§ DATA RECORDS
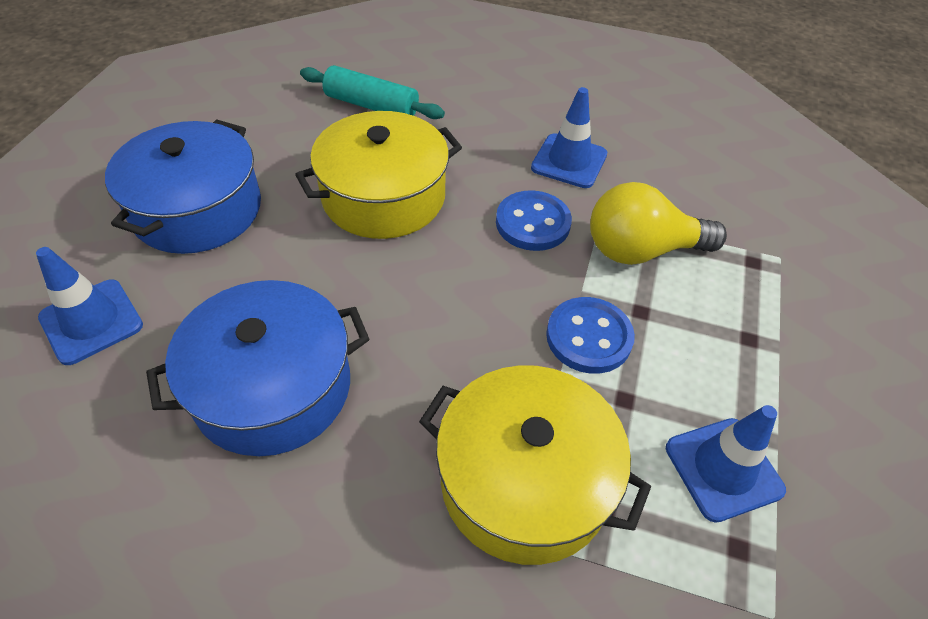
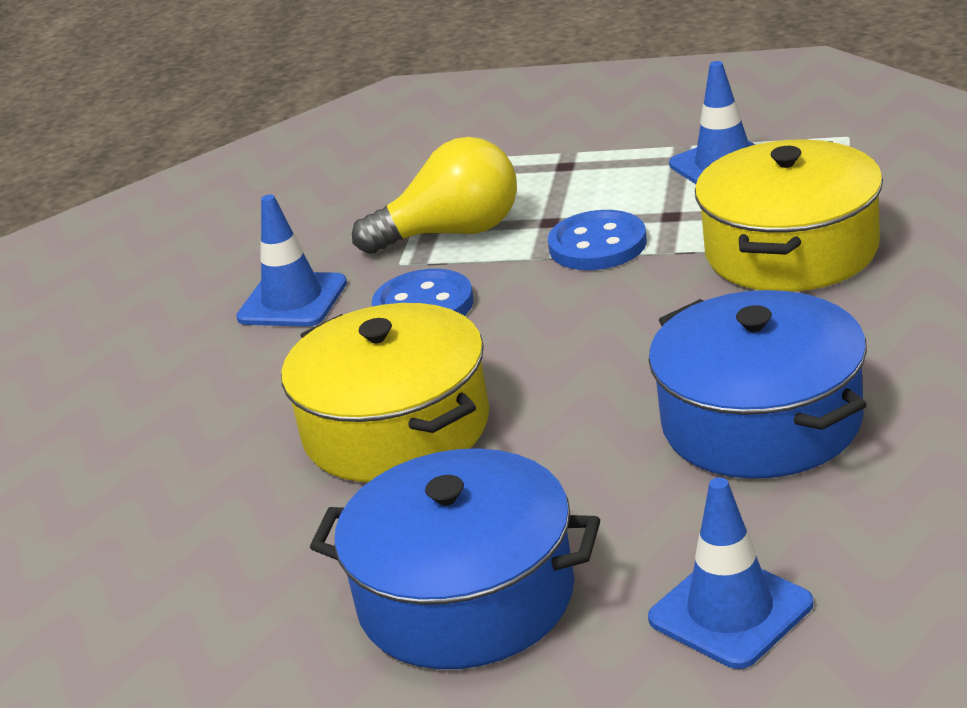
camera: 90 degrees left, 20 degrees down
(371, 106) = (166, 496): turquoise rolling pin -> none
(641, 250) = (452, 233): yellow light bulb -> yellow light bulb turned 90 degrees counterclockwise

* * *

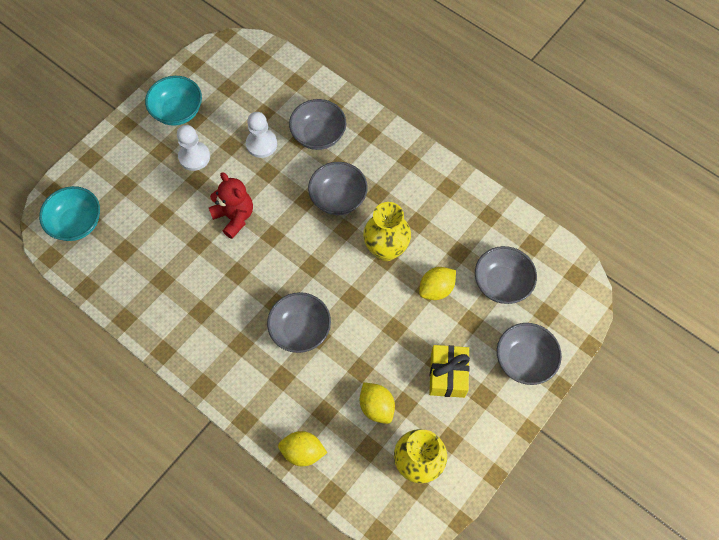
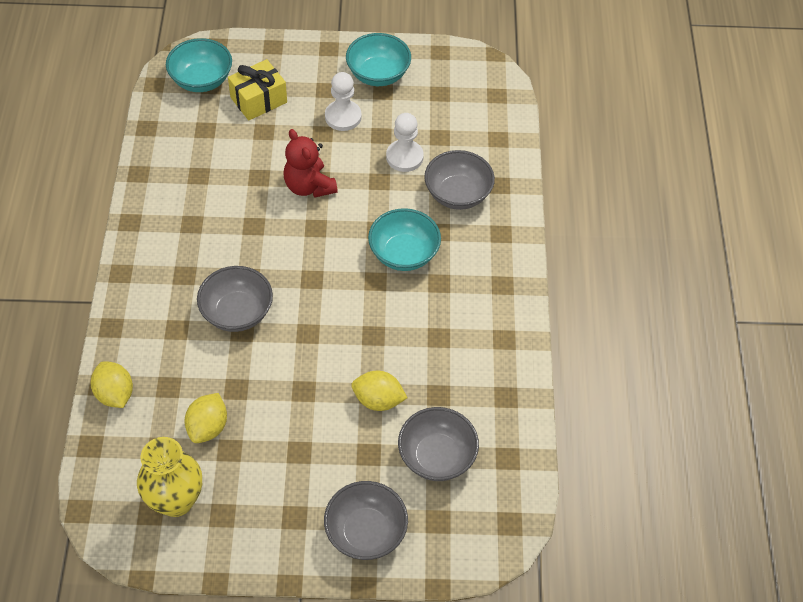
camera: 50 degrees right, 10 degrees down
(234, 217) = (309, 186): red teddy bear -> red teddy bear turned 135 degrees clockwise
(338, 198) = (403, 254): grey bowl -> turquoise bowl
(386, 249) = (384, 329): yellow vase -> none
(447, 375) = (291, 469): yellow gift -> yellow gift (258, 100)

...

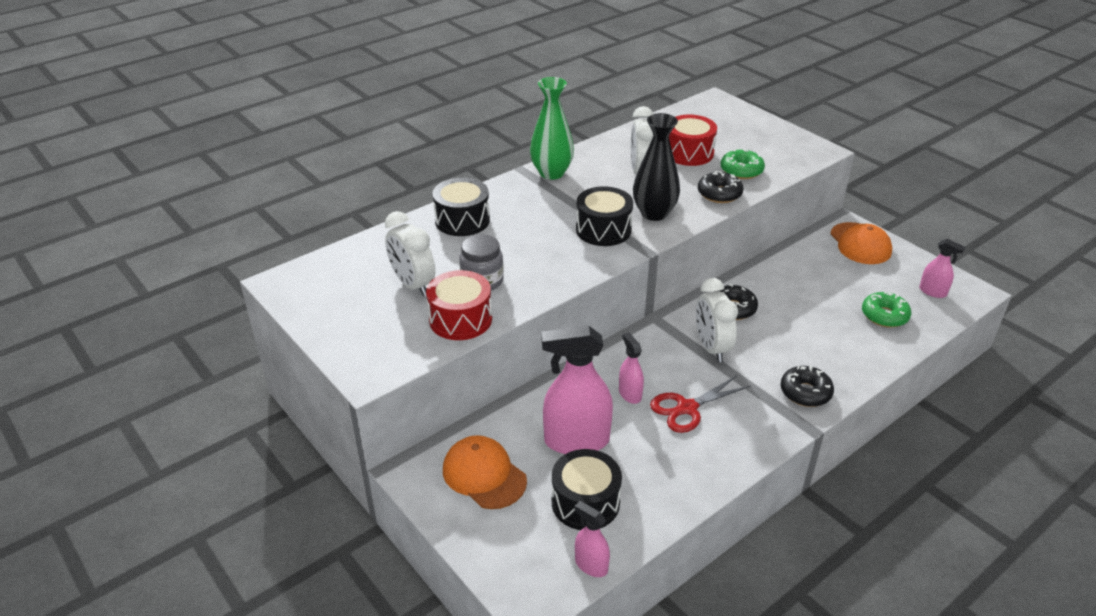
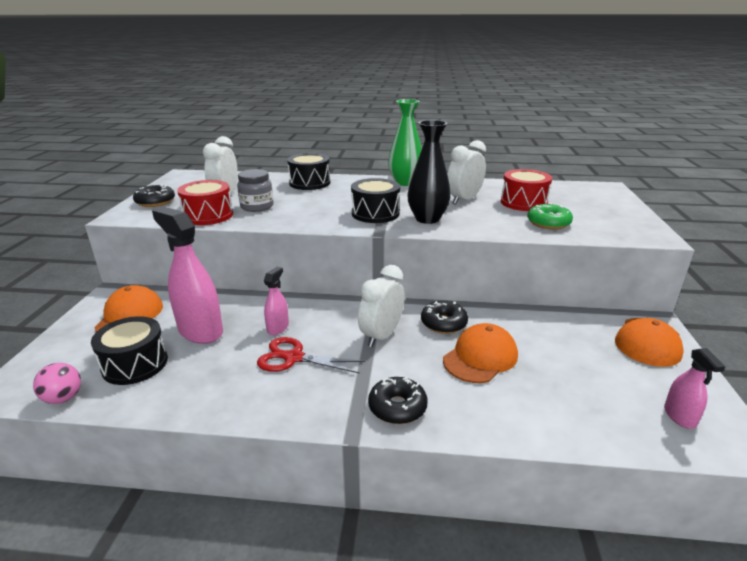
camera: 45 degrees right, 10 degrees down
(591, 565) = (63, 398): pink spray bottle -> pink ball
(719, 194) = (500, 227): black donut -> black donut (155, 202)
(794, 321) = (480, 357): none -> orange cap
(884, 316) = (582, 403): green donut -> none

§ GOAL OF THE EXERCISE
Among the entries above, how many lines hold the string "yellow"? Respond with nothing but the number.

§ REPLY
3